Problem to work on
Your answer must be the records below, repeated exactly, with every picture left out.

Collection entries
════════════════════
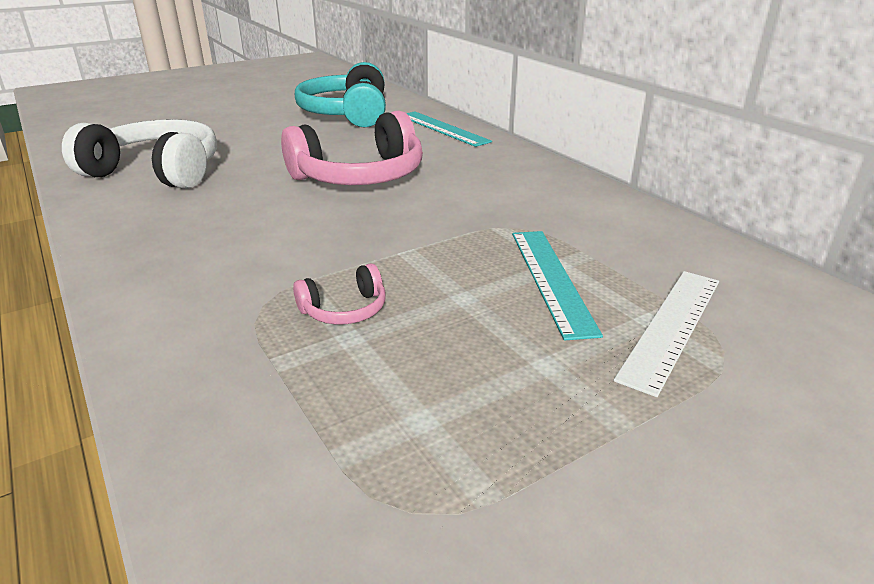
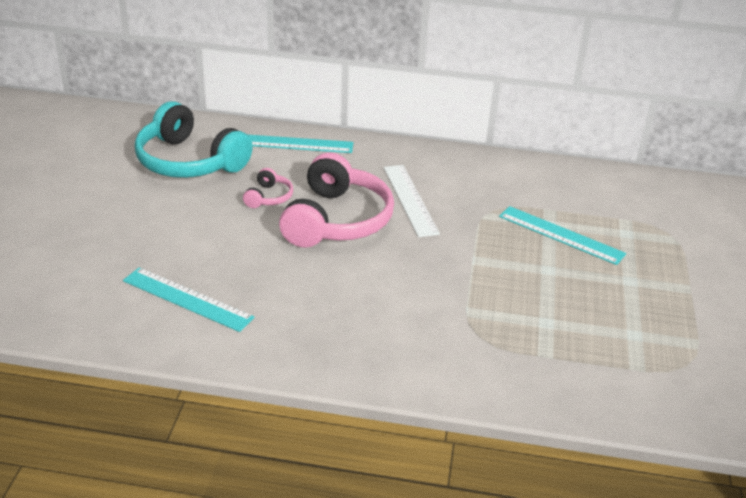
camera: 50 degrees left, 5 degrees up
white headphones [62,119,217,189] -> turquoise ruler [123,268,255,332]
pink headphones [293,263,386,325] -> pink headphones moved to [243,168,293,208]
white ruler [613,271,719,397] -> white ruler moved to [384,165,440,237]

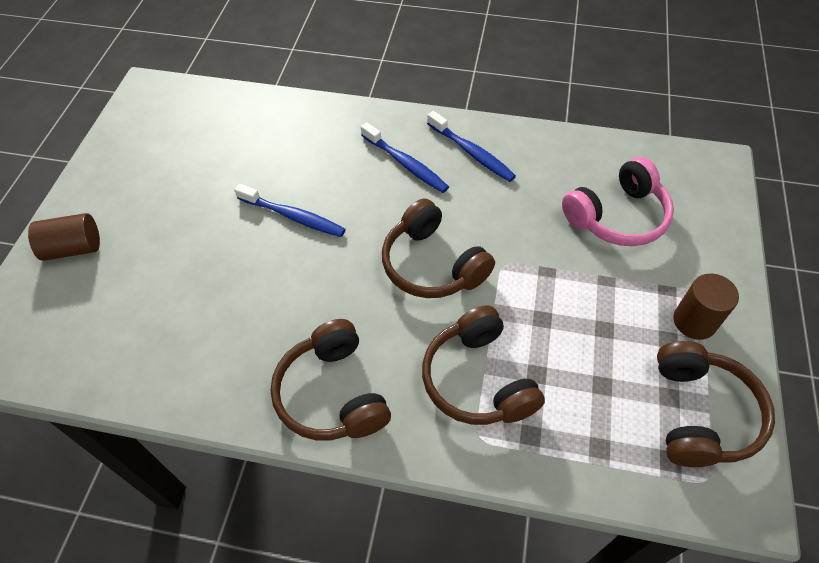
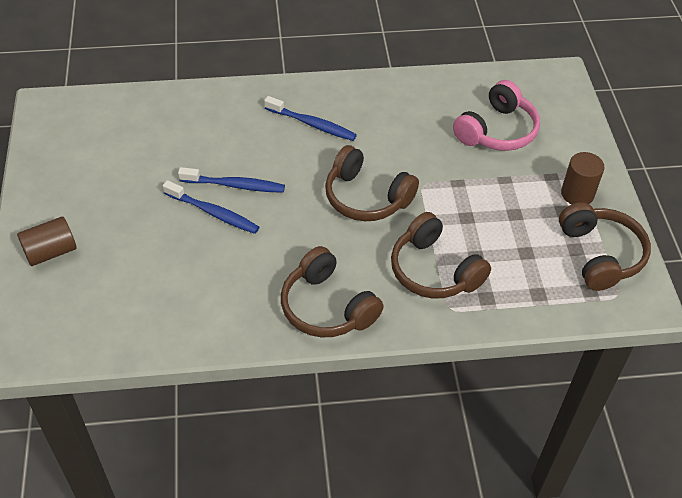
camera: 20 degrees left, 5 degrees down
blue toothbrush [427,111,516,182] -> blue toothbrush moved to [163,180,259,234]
════════════════════
Solution below
camera: 50 degrees left, 5 degrees up
white headphones [62,119,217,189] -> turquoise ruler [123,268,255,332]
pink headphones [293,263,386,325] -> pink headphones moved to [243,168,293,208]
white ruler [613,271,719,397] -> white ruler moved to [384,165,440,237]

camera: 20 degrees left, 5 degrees down
blue toothbrush [427,111,516,182] -> blue toothbrush moved to [163,180,259,234]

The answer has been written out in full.